+++ Data extracts +++

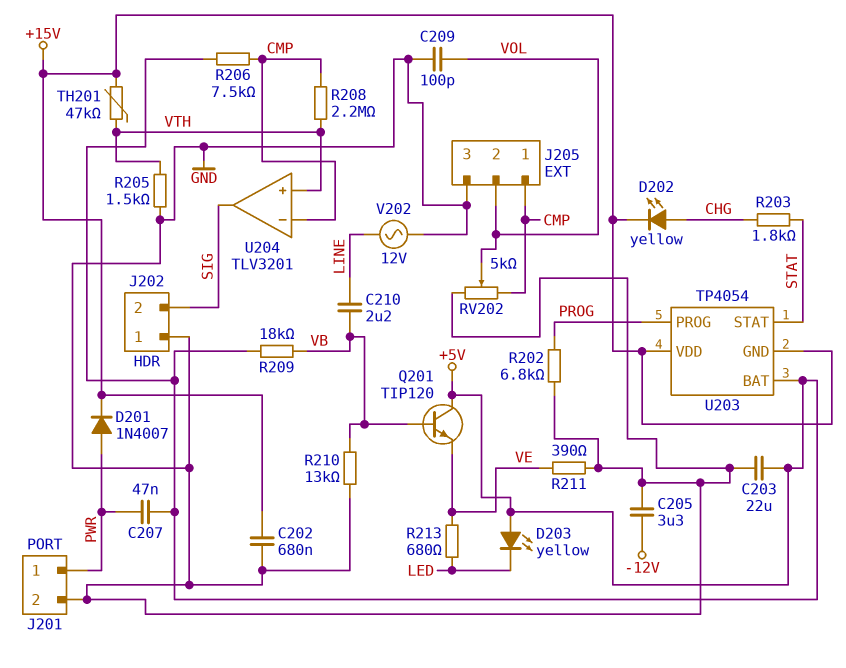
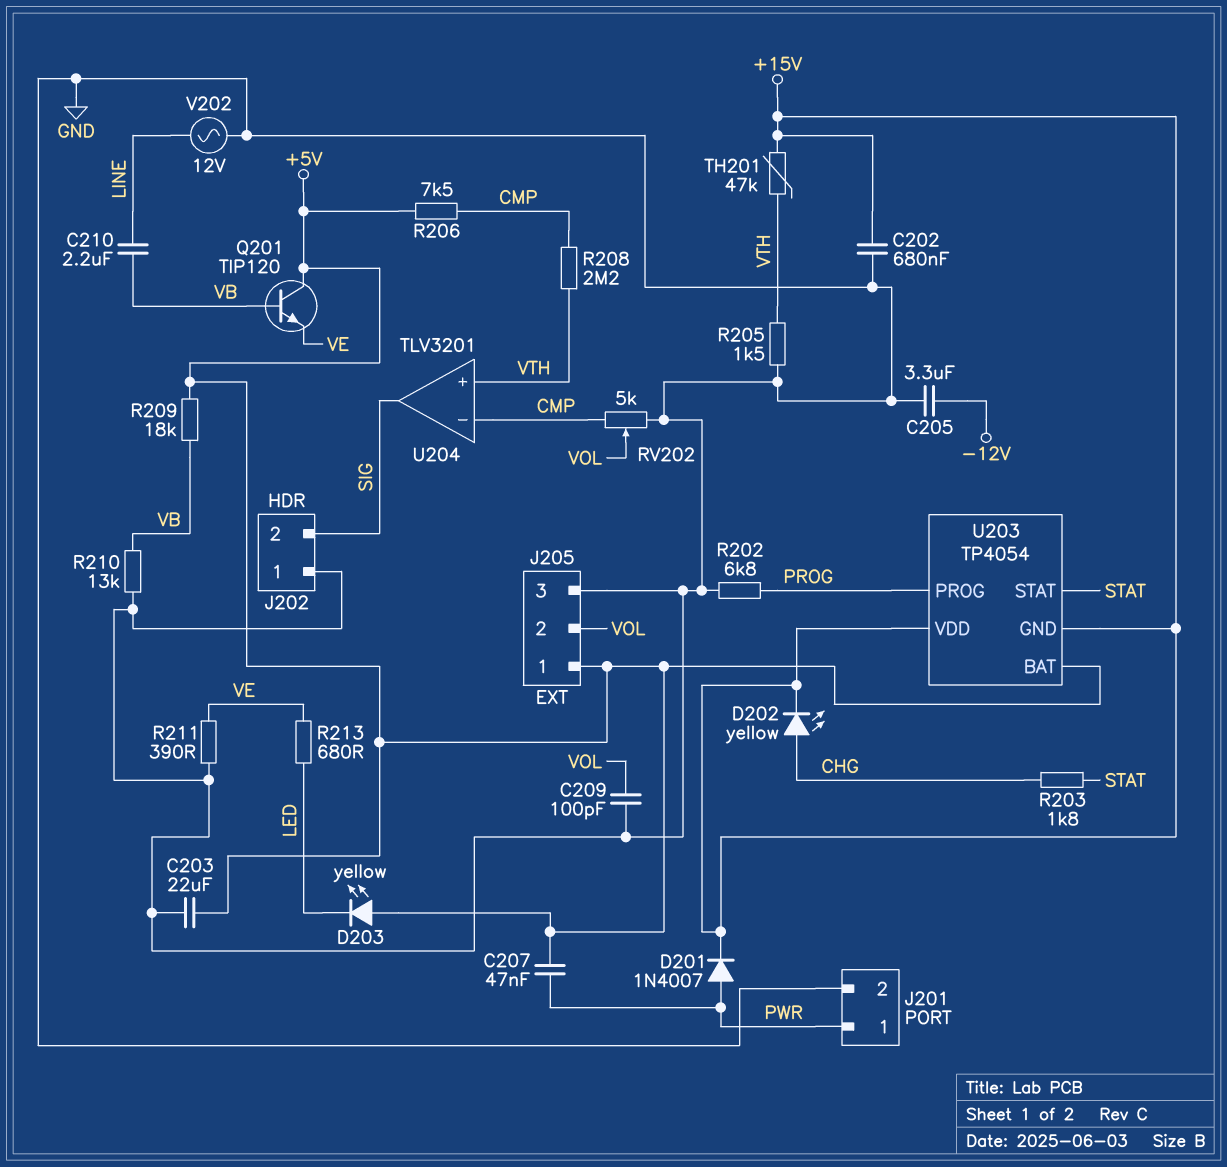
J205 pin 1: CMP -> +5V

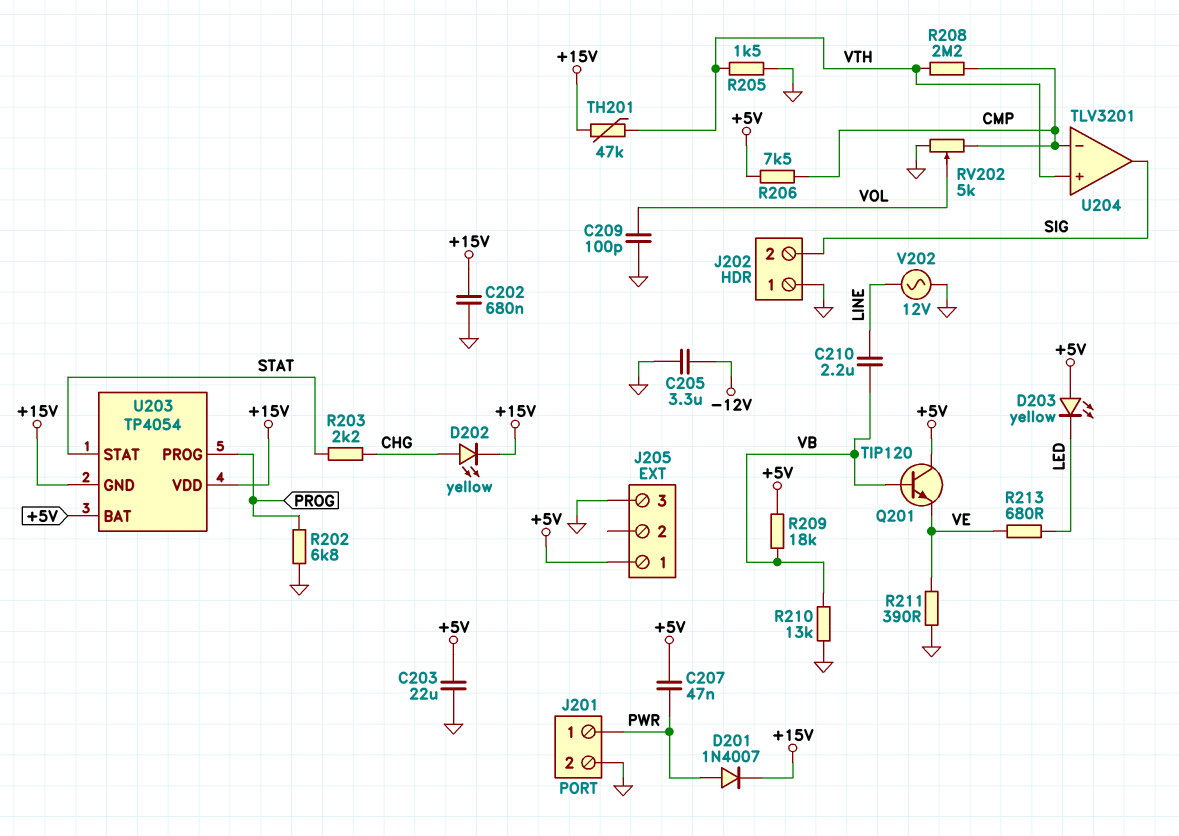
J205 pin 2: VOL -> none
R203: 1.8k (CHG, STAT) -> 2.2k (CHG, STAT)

+++
+++ Data extracts +++

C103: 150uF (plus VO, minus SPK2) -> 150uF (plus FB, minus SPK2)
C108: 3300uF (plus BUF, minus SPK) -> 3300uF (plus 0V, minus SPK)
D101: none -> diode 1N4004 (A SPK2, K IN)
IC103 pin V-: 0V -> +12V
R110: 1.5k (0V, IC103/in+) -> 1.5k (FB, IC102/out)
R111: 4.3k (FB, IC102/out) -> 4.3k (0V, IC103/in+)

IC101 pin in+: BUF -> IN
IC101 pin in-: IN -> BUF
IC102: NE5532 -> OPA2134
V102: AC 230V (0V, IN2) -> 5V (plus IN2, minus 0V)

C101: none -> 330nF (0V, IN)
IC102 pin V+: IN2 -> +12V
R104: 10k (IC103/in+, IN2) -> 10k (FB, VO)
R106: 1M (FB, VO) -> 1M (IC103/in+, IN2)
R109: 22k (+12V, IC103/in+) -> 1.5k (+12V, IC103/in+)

+++

• _What is being asked_
Above are the entries. Copy exactly the part that opens with the line containing "R106: 1M (FB, VO) -> 1M (IC103/in+, IN2)" and closes with the line containing "R109: 22k (+12V, IC103/in+)", and no more.

• _Solution to this exercise_
R106: 1M (FB, VO) -> 1M (IC103/in+, IN2)
R109: 22k (+12V, IC103/in+) -> 1.5k (+12V, IC103/in+)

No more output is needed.